-------- RECORDS PROVIDED --------
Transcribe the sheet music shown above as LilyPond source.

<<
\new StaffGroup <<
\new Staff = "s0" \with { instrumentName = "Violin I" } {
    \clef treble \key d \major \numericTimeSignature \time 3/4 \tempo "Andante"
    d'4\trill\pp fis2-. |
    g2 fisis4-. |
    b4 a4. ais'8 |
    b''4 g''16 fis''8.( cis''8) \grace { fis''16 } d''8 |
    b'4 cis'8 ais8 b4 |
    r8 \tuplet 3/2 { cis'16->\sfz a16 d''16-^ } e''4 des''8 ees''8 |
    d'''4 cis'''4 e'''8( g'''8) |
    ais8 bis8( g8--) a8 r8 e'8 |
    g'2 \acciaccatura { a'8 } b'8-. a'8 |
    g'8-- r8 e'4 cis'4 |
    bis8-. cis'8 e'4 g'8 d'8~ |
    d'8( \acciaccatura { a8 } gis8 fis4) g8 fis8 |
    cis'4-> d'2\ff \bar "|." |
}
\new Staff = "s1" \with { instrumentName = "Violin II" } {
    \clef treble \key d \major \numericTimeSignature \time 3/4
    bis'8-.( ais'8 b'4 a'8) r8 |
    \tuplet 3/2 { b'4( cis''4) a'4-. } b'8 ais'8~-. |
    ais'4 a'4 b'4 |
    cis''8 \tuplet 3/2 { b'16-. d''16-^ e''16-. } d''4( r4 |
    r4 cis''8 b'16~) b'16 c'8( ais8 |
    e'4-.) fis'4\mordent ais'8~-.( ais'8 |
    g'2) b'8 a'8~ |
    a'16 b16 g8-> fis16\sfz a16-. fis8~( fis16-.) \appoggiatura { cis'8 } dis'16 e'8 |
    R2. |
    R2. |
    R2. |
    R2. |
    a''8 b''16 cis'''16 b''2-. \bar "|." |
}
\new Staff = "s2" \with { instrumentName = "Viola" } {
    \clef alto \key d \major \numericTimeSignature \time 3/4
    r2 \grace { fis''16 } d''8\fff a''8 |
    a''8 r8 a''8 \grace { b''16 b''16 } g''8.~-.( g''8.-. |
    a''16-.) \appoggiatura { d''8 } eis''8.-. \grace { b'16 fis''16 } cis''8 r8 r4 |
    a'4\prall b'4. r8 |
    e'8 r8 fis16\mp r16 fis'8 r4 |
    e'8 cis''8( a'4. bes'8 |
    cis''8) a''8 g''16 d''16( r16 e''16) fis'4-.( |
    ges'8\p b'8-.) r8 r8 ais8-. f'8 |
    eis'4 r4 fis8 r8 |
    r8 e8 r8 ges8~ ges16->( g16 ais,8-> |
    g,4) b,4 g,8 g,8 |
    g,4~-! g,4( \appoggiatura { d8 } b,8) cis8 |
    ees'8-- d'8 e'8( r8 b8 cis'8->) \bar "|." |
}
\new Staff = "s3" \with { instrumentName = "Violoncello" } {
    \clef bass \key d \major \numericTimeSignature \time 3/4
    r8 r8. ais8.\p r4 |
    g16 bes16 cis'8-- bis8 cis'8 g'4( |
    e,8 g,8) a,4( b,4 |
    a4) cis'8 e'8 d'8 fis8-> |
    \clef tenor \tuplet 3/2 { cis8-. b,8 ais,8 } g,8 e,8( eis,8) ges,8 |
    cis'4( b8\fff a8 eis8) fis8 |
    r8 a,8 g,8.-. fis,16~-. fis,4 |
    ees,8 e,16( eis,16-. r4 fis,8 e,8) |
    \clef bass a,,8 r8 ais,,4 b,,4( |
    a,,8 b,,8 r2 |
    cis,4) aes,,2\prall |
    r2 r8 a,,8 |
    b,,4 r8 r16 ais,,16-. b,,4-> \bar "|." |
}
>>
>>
--------
* GIVEN PROBLEM
Pick out and copy each line in the data above that contains the string "Violin".

* EXERCISE RESULT
\new Staff = "s0" \with { instrumentName = "Violin I" } {
\new Staff = "s1" \with { instrumentName = "Violin II" } {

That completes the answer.